- **Instructions to follow**: From the records below, please repeat exactly the line that has "green hexagon at (761, 83): rotated", the line that has "gray cross at", and every line between them, and nothing else.

Shape position tracking data
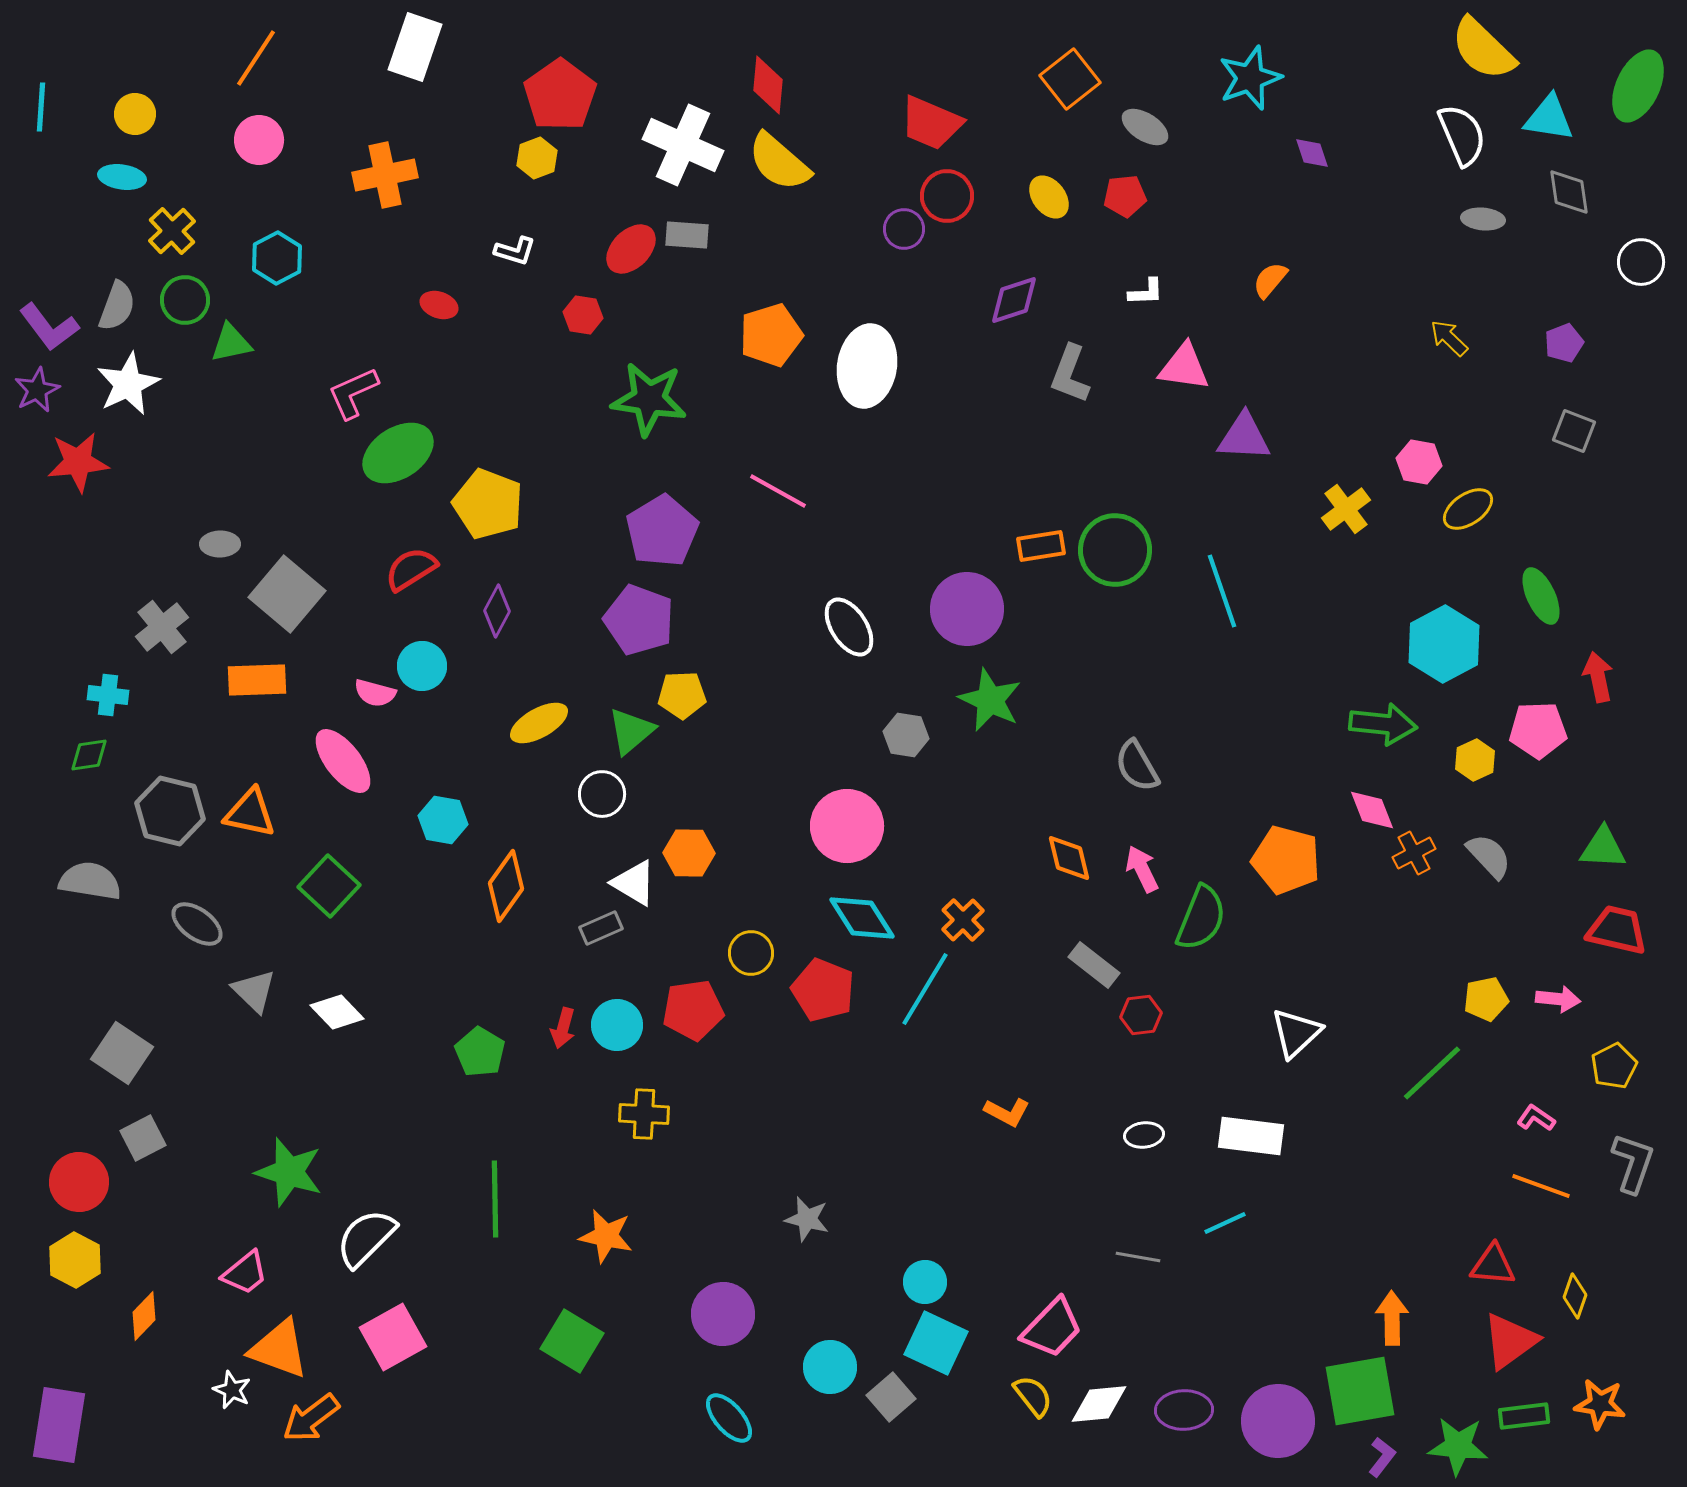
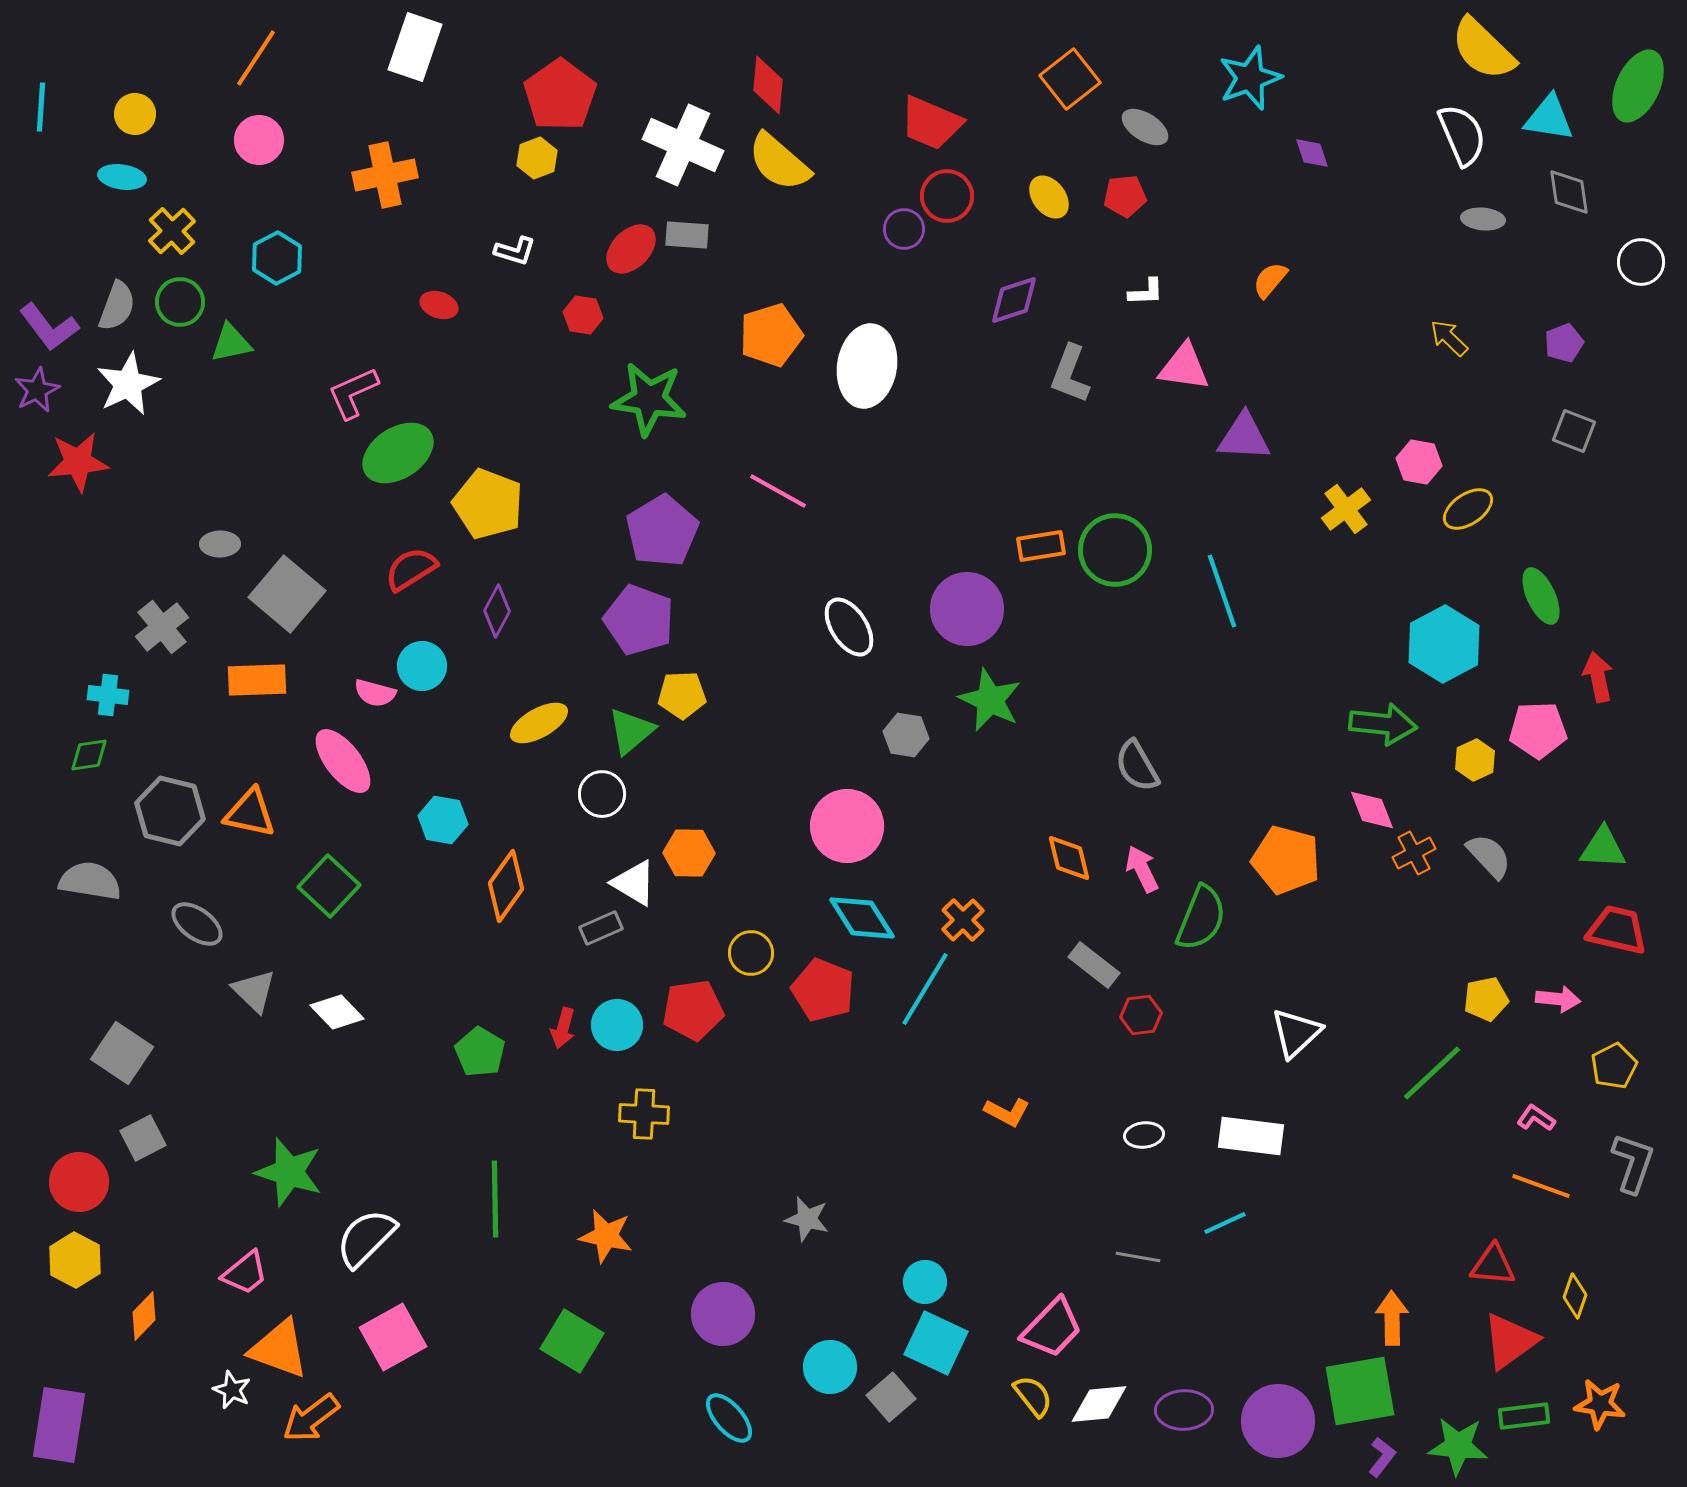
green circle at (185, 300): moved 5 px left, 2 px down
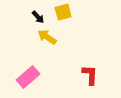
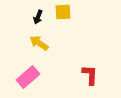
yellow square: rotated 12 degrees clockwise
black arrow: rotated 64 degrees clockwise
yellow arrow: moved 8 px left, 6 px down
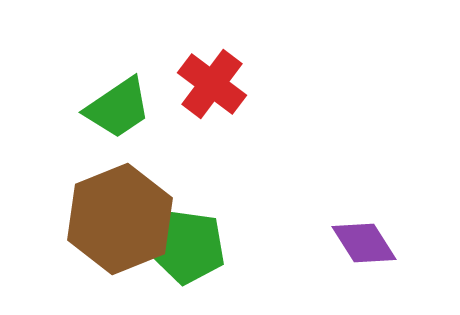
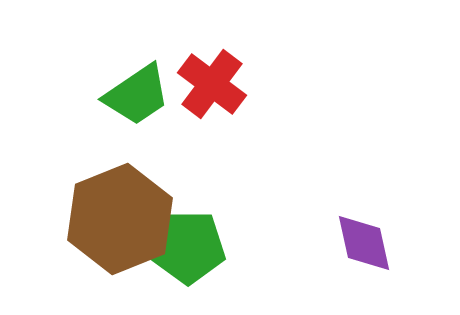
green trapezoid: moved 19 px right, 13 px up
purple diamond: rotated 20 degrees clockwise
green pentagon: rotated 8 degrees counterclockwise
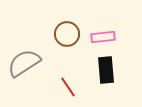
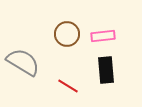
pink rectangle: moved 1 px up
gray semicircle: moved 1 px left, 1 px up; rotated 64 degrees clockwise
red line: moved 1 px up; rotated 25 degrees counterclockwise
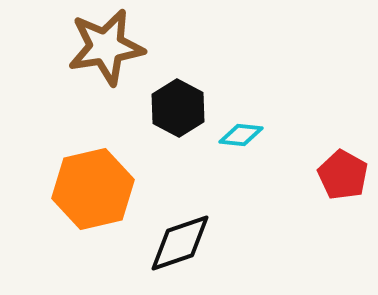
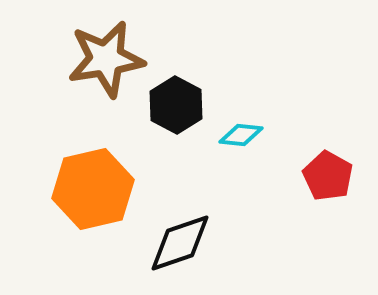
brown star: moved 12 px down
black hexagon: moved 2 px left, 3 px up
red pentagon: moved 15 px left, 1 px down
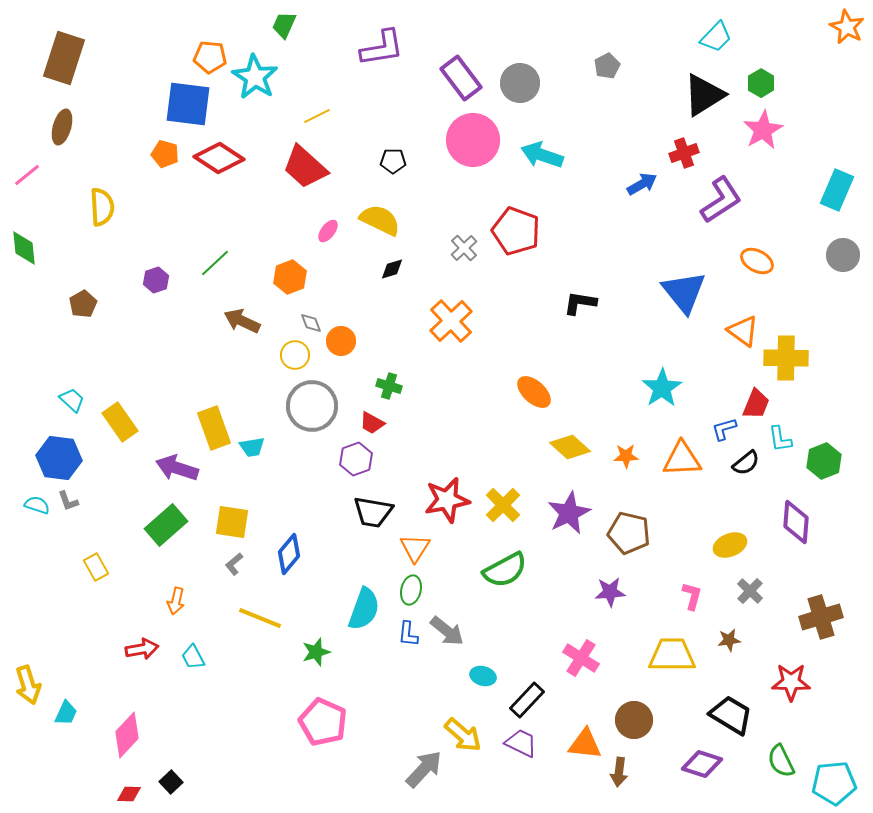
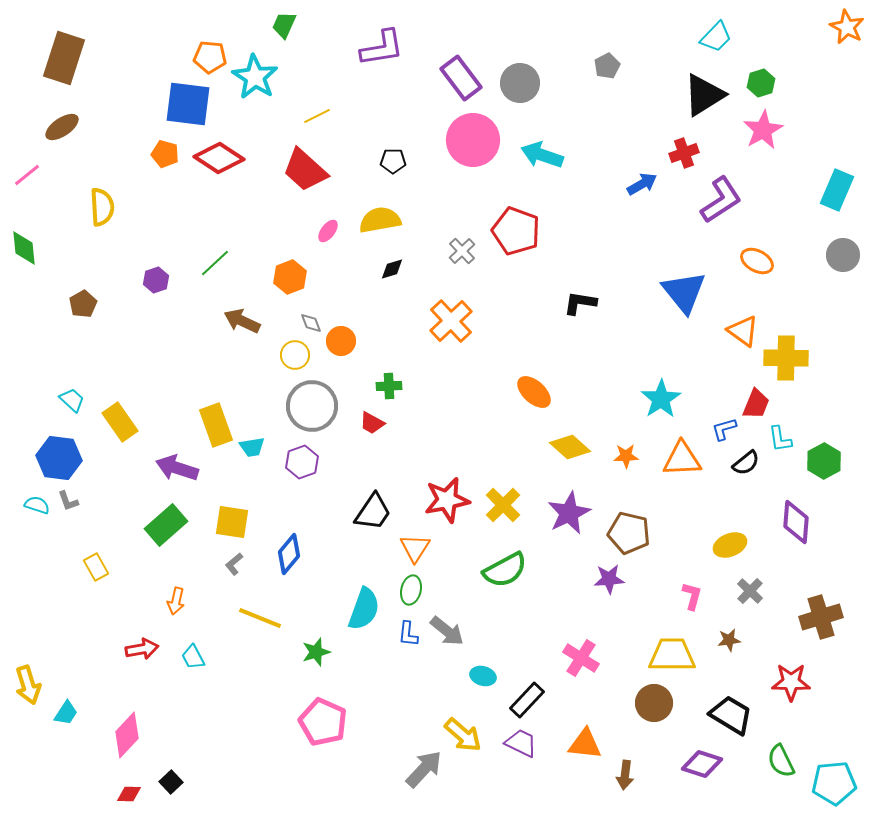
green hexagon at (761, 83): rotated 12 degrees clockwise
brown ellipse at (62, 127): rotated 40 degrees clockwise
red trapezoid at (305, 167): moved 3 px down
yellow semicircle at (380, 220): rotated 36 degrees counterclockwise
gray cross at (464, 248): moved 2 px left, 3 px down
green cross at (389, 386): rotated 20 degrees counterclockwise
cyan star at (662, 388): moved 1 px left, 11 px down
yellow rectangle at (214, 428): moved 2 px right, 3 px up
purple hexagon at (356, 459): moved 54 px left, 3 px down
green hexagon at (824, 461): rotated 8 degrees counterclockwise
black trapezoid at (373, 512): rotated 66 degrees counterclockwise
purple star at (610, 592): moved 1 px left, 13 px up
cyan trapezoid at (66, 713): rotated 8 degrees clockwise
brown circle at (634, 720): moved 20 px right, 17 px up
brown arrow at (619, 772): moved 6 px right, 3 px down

- **Task result**:
green hexagon at (761, 83): rotated 12 degrees clockwise
brown ellipse at (62, 127): rotated 40 degrees clockwise
red trapezoid at (305, 167): moved 3 px down
yellow semicircle at (380, 220): rotated 36 degrees counterclockwise
gray cross at (464, 248): moved 2 px left, 3 px down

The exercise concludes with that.